▸ **Aim of the task**: Word for word, restate the entries below and exclude every image.

◇ ◇ ◇

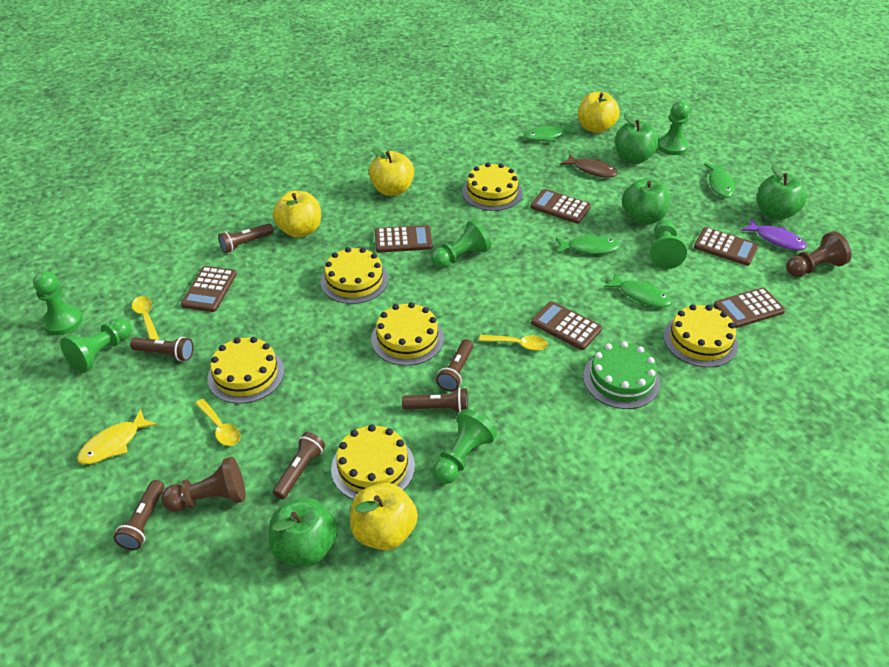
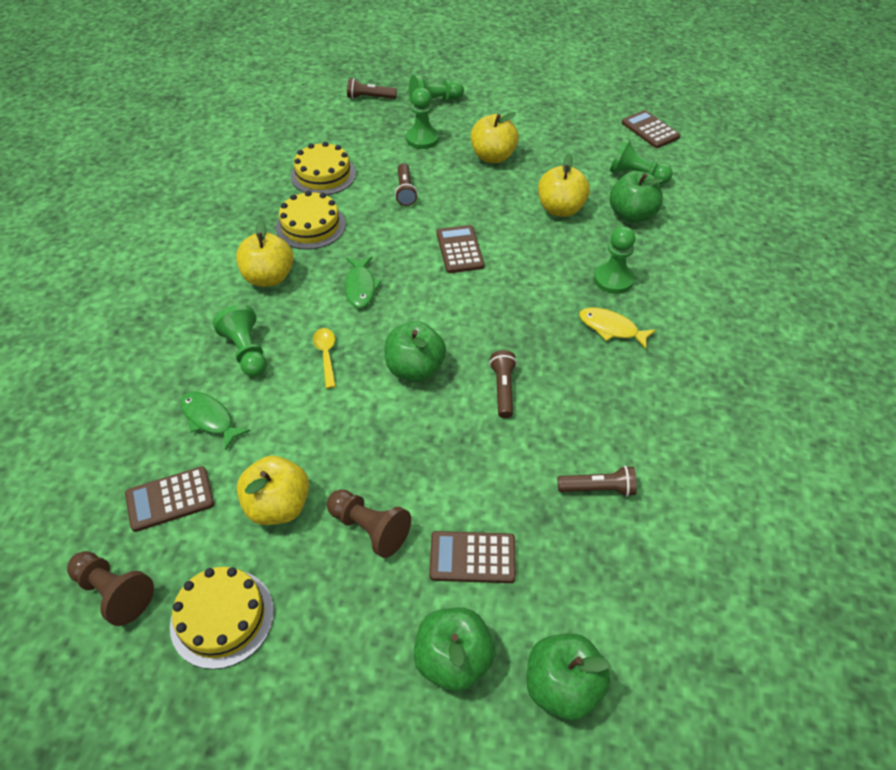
brown calculator: 6 -> 4
brown fish: 1 -> 0
brown flashlight: 6 -> 4
green cake: 1 -> 0
green fish: 4 -> 2
green pawn: 6 -> 5
purple fish: 1 -> 0
yellow cake: 6 -> 3
yellow spoon: 3 -> 1

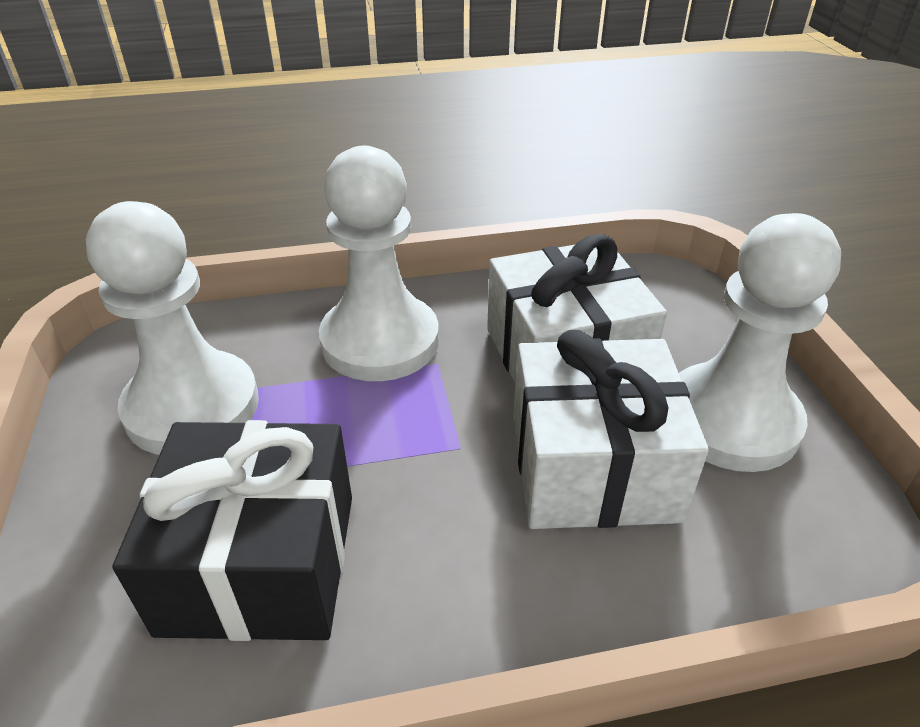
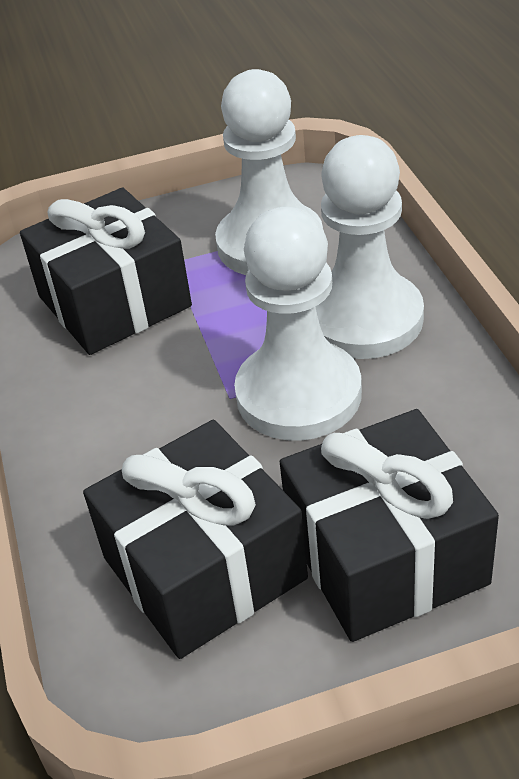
black gift: 1 -> 3
white gift: 2 -> 0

◇ ◇ ◇

▸ **Result of this task**:
brown calculator: 6 -> 4
brown fish: 1 -> 0
brown flashlight: 6 -> 4
green cake: 1 -> 0
green fish: 4 -> 2
green pawn: 6 -> 5
purple fish: 1 -> 0
yellow cake: 6 -> 3
yellow spoon: 3 -> 1

black gift: 1 -> 3
white gift: 2 -> 0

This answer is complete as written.